### TASK PROMPT
Locate each line below that contains the string "kern" and copy those lines in full. Matching is case-sensitive.

Stored entries
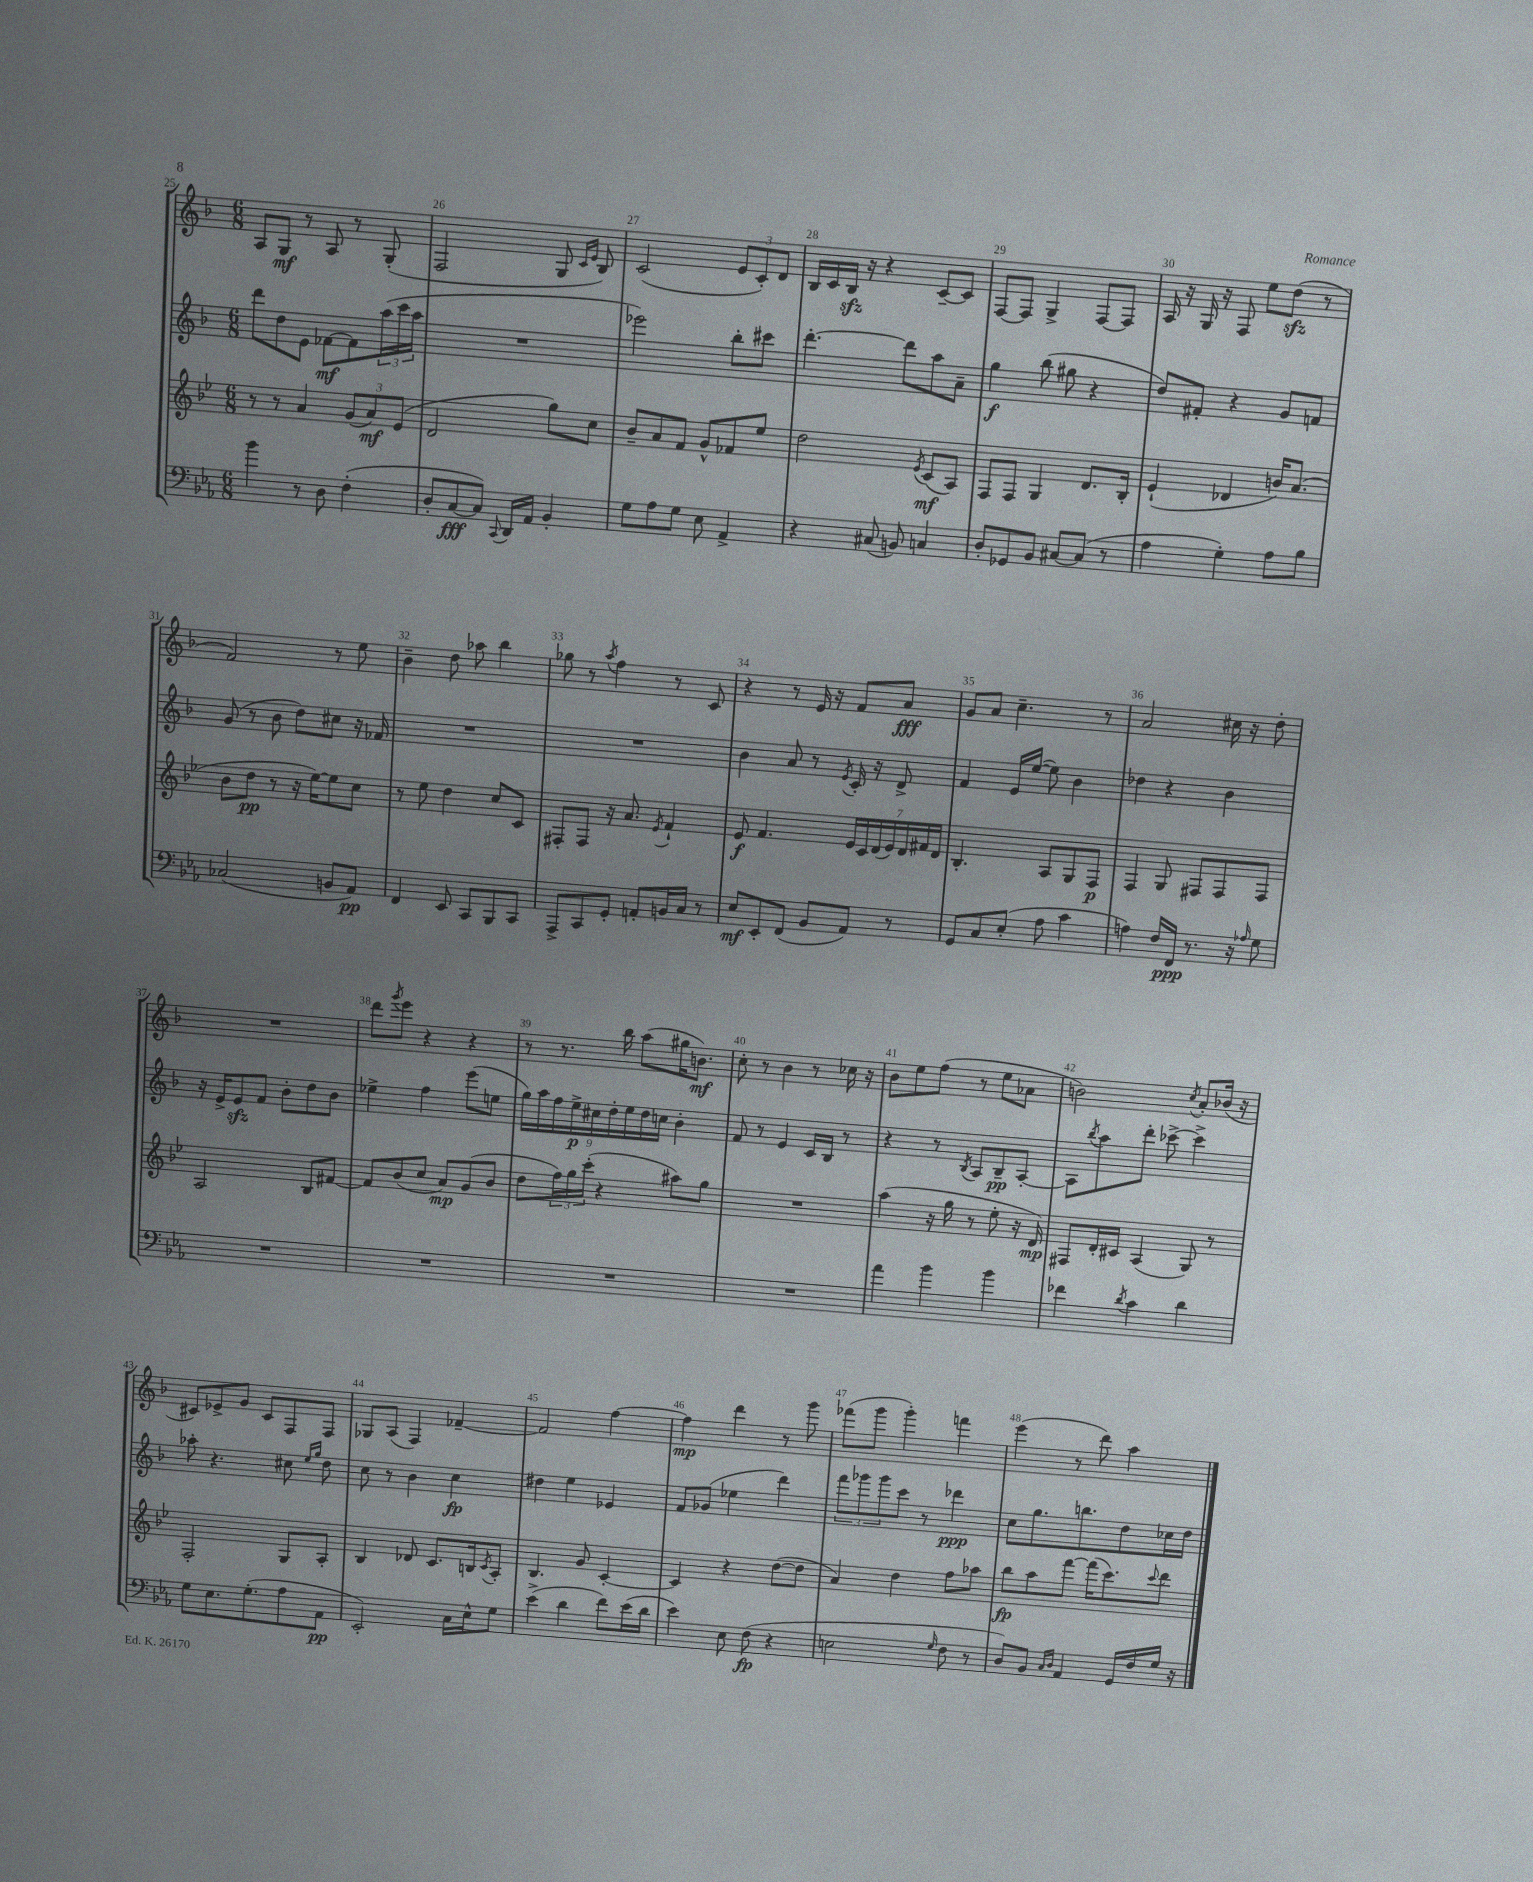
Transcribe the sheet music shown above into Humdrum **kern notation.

**kern	**kern	**kern	**kern
*staff4	*staff3	*staff2	*staff1
*clefF4	*clefG2	*clefG2	*clefG2
*k[b-e-a-]	*k[b-e-]	*k[b-]	*k[b-]
*M6/8	*M6/8	*M6/8	*M6/8
4b-	8r	8ddd	8A
.	8r	8dd	8G
8r	4a	8e	8r
8D	.	[8f-	8A
(4F'	(12g	8f-]	8r
.	12a)	.	.
.	.	(24aa	(8G'
.	(12e-	24ccc	.
.	.	24aa	.
=	=	=	=
8D'	2d	2.r	2F
[8C	.	.	.
8C])	.	.	.
8qqCC	.	.	.
16DD	.	.	.
16AA-	.	.	.
4BB-'	8gg)	.	8G
.	.	.	16qqc
.	.	.	16qqe
.	8cc	.	8B-)
=	=	=	=
8G	8b-~	2eee-)	(2c
8A-	8a	.	.
8G	8f	.	.
8E-	8g^^	.	.
4AA-^	8f-	8bb-'	12e
.	.	.	12c')
.	8ee-	8ccc#	.
.	.	.	12d
=	=	=	=
4r	2dd	[4.ddd'	16B-
.	.	.	16c
.	.	.	16B-
.	.	.	16r
(8C#	.	.	4r
8BB)	.	8ddd]	.
.	8qe-	.	.
4C	(8c	8aa	[8c~
.	8A)	8a~	8c]
=	=	=	=
8D'	8F	4gg	[8F
8GG-	8F	.	8F]
8BB-	4G	(8bb-	4G^
[8C#	.	8gg#	.
(8C#]	8.d	4r	[8F
8r	.	.	8F]
.	16B-'	.	.
=	=	=	=
4A-	(4e-`	8dd)	16A
.	.	.	16r
.	.	8f#'	16G
.	.	.	16r
4G')	4d-	4r	8F
.	.	.	8ee
8A-	16b)	8g	(8dd
.	(8.a	.	.
8B-	.	8f	8r
=	=	=	=
(2C-	8b-	(8g	2f)
.	8dd	8r	.
.	8r	8b-	.
.	16r	8dd)	.
.	[16ee-)	.	.
8BB	8ee-]	8cc#	8r
8AA-)	8cc	16r	8ee
.	.	16f-	.
=	=	=	=
4FF	8r	2.r	4b-~
.	8ee-	.	.
8EE-	4dd	.	8dd
8CC	.	.	8aa-
8BBB-	8cc	.	4bb-
8CC	8c	.	.
=	=	=	=
8AAA-^	8F#'	2.r	8gg-
8CC	8F#	.	8r
.	.	.	8qaa
8GG'	16r	.	4ff
.	8.a	.	.
8AA'	.	.	.
.	8qe-	.	.
16BB	4f`	.	8r
16C	.	.	.
8r	.	.	8c
=	=	=	=
8E-	8e-	4b-	4r
8EE-'	4.f	.	.
(8FF	.	8a	8r
8BB-	.	8r	16e
.	.	.	16r
.	.	8qe	.
8AA-)	28e-	16c'	8f
.	28c	.	.
.	.	16r	.
.	(28d	.	.
.	28e-)	.	.
8r	.	8d^	8a
.	28d	.	.
.	28f#	.	.
.	28d	.	.
=	=	=	=
8GG	4.B-'	4f	8g
8C	.	.	8a
(8E-'	.	16e	4.cc~
.	.	([16ee	.
8A-	8A	8ee])	.
4c	8G	4b-	.
.	8F	.	8r
=	=	=	=
4A)	4F	4dd-	2a
16F	8G	4r	.
16FF	.	.	.
8.r	8F#	.	.
.	8F#	4b-	16cc#
16r	.	.	16r
16qqA-	.	.	.
8G	8F#	.	8dd'
=	=	=	=
2.r	2A	16r	2.r
.	.	16e^	.
.	.	8e	.
.	.	8f	.
.	.	8b-'	.
.	8B-	8dd	.
.	[8f#	8b-	.
=	=	=	=
2.r	8f#]	4ee-^	8ddd
.	.	.	8qggg
.	(8b-	.	8eee
.	8cc	4ff	4r
.	8a)	.	.
.	(8g	(8eee	4r
.	8b-	8ee	.
=	=	=	=
2.r	8dd	18gg)	8r
.	.	18aa	.
.	.	18ff	.
.	24ff)	.	8.r
.	24gg	18ee^	.
.	(24ccc'	.	.
.	.	18cc#	.
.	4r	.	.
.	.	18dd'	.
.	.	.	16bb-
.	.	18ee	.
.	.	.	(8aa
.	.	18dd	.
.	.	18cc	.
.	8aa#)	4b-'	16gg#
.	.	.	8.b)
.	8gg	.	.
=	=	=	=
2.r	2.r	8f	8cc'
.	.	8r	8r
.	.	4e	4b-
.	.	16c	8r
.	.	16B-	.
.	.	8r	16cc-
.	.	.	16r
=	=	=	=
4a-	(4aa	4r	8b-
.	.	.	8ee
4b-	16r	8r	(8ff
.	16gg	.	.
.	.	8qB-	.
.	8r	8A	8r
4b-	8ee-'	8B-~	8ee
.	16r	[8A'	8a-
.	16d)	.	.
=	=	=	=
4f-	8F#	8A]	2b)
.	.	8qbb-	.
.	16d'	8aa	.
.	16c#	.	.
8qd	.	.	.
4c	(4A	8ddd'	.
.	.	[8ccc-^	.
.	.	.	8qcc
4d	8G)	4ccc-^]	8a'
.	8r	.	(16b-
.	.	.	16r
=	=	=	=
8G	2F'	8aa-'	8c#)
8.E-	.	4.r	8e-^
.	.	.	8g
(8.G'	.	.	.
.	.	.	8c#
8A-	8G	8cc#	8F
.	.	16qqee	.
.	.	16qqgg	.
8AA-	8A'	8dd	8F
=	=	=	=
2EE-')	4B-	8cc	8G-
.	.	8r	(8A
.	8d-	4b-	4F)
.	8.c	.	.
16C	.	4cc	[4f-~
16E-^^	16B	.	.
.	8qc	.	.
8G	8A'	.	.
=	=	=	=
(4e-^	4.B-	4dd#	2f-]
4d	.	4ee	.
.	8g	.	.
8f)	[4c'	4e-	[4ff
(16e-	.	.	.
16d	.	.	.
=	=	=	=
4e-)	4c]	8f	4ff]
.	.	(8g-	.
8E-	4r	4ee-	4ddd
(8F	.	.	.
4r	([8dd	4ddd)	8r
.	8dd]	.	8ggg
=	=	=	=
2E	4a)	12fff	(8fff-
.	.	12ggg-	.
.	.	.	8ggg
.	.	12ggg-	.
.	4dd	8ccc	4ggg')
.	.	8r	.
16qqG	.	.	.
8F	8ff	4ddd-	4fff
8r	8aa-	.	.
=	=	=	=
8D)	8bb-	8cc	(4eee
8BB-	8aa	8.gg	.
16qqC	.	.	.
16qqD	.	.	.
4AA-	[8fff	.	8r
.	.	8.bb	.
.	(16fff]	.	8ddd)
.	8.ccc)	.	.
16GG	.	8dd	4aa
16F	.	.	.
.	8qqccc	.	.
16G	8ddd	16cc-	.
16r	.	16dd	.
==	==	==	==
*-	*-	*-	*-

### REPLY
Transcribe the sheet music shown above into Humdrum **kern notation.
**kern	**kern	**kern	**kern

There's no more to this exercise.